* GOAL OF THE EXERCISE
Across the entries, count the lines that include "orange" and report only that number.

* INFORMATION SUPPLIED
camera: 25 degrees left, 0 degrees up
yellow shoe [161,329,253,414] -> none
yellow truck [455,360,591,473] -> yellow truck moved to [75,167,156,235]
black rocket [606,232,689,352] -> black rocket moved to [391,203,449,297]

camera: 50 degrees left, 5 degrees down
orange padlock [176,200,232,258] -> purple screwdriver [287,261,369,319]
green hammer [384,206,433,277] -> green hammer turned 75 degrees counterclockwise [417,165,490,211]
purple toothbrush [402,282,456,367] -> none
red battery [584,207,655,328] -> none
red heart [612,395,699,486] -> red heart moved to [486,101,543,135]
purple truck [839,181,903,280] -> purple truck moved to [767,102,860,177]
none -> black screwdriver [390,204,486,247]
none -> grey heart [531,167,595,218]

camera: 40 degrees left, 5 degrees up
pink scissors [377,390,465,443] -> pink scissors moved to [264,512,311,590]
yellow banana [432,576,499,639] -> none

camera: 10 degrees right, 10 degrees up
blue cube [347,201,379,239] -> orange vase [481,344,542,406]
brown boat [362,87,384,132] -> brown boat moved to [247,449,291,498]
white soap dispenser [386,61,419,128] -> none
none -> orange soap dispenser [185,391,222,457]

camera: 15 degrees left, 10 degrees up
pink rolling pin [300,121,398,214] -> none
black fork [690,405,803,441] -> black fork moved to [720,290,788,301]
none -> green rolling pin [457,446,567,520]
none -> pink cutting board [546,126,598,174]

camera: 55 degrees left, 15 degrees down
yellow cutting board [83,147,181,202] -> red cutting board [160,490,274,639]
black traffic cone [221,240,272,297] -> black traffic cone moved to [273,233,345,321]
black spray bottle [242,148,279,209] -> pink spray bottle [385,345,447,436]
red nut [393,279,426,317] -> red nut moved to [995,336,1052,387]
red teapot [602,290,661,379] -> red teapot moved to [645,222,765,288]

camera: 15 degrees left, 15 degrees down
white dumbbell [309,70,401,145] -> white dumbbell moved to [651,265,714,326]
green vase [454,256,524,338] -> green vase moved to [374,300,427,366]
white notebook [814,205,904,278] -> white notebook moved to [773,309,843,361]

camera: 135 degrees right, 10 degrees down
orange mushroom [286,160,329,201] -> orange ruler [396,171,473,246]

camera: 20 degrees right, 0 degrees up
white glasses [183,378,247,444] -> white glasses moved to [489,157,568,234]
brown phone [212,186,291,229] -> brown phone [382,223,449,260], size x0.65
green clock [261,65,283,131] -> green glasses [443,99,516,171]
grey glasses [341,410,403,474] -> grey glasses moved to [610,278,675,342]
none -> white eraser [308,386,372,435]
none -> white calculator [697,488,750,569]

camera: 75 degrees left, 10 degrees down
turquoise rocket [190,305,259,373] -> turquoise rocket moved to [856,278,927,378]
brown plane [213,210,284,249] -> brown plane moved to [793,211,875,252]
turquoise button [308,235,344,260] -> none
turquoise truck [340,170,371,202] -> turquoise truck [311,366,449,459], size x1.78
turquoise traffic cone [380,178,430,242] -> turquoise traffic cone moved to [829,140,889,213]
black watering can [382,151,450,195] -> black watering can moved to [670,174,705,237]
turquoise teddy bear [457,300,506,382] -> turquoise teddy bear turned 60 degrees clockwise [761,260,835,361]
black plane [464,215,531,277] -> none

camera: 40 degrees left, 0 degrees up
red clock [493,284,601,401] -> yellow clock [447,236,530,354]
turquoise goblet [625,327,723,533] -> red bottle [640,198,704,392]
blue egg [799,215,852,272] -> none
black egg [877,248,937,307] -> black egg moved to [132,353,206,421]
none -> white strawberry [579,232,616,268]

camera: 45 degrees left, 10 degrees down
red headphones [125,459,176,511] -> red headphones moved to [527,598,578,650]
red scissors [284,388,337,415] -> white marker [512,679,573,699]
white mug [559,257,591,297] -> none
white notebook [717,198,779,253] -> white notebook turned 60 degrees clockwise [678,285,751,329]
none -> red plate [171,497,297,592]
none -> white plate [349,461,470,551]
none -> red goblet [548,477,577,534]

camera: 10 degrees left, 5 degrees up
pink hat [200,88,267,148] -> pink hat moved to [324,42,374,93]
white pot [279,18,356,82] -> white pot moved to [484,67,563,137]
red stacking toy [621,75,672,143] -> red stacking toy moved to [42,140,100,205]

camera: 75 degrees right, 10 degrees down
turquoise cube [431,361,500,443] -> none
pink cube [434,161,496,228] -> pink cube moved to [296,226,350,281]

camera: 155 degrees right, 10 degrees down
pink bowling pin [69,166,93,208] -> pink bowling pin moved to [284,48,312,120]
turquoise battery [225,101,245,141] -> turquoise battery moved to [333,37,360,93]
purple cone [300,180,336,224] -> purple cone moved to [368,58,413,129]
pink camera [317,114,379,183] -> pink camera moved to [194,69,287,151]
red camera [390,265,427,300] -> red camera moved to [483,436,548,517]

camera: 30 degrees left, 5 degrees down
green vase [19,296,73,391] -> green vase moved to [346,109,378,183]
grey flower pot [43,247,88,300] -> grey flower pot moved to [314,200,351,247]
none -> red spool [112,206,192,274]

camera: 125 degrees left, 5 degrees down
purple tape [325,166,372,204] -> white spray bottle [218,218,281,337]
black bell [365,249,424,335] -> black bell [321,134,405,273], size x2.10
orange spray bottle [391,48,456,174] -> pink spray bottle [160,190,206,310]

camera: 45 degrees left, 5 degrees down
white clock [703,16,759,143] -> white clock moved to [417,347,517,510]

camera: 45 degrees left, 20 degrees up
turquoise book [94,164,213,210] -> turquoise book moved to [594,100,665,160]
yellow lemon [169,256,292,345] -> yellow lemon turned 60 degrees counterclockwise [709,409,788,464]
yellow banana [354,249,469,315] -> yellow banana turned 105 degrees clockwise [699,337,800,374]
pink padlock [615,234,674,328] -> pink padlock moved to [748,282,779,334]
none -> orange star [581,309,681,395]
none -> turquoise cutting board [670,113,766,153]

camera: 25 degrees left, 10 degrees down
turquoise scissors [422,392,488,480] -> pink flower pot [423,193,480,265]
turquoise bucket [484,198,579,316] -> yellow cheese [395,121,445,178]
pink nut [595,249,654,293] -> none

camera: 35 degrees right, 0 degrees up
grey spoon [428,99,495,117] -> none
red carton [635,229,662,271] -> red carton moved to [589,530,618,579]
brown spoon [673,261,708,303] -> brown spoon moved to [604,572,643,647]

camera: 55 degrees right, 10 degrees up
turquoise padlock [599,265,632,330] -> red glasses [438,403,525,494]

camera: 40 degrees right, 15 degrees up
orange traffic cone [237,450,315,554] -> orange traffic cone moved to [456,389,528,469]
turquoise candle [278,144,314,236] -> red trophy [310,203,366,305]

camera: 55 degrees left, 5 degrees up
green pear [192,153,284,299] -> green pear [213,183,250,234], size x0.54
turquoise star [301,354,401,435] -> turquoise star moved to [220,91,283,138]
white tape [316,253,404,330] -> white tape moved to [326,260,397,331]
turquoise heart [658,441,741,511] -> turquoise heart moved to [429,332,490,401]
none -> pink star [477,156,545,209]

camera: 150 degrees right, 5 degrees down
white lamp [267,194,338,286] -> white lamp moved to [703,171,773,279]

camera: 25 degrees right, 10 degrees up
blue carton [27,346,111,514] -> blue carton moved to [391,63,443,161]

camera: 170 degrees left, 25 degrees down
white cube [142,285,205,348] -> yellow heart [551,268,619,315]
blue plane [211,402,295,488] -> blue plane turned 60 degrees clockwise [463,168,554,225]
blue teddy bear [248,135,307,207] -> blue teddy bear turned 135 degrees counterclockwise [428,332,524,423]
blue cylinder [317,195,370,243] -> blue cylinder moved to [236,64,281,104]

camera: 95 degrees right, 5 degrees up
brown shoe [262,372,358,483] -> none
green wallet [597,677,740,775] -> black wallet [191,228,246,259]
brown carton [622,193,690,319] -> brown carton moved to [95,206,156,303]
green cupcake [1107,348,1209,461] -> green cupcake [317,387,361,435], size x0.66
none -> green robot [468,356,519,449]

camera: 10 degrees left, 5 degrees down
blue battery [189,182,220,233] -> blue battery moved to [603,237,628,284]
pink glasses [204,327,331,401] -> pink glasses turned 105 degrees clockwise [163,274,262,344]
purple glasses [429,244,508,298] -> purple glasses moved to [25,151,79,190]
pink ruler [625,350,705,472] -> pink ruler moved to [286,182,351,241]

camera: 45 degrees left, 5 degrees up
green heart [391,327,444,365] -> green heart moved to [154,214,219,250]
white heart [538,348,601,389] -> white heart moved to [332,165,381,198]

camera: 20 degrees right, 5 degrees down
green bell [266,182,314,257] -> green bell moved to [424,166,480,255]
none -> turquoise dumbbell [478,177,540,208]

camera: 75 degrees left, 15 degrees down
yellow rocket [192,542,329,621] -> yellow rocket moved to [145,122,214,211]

* SOLUTION TO THIS PROBLEM
7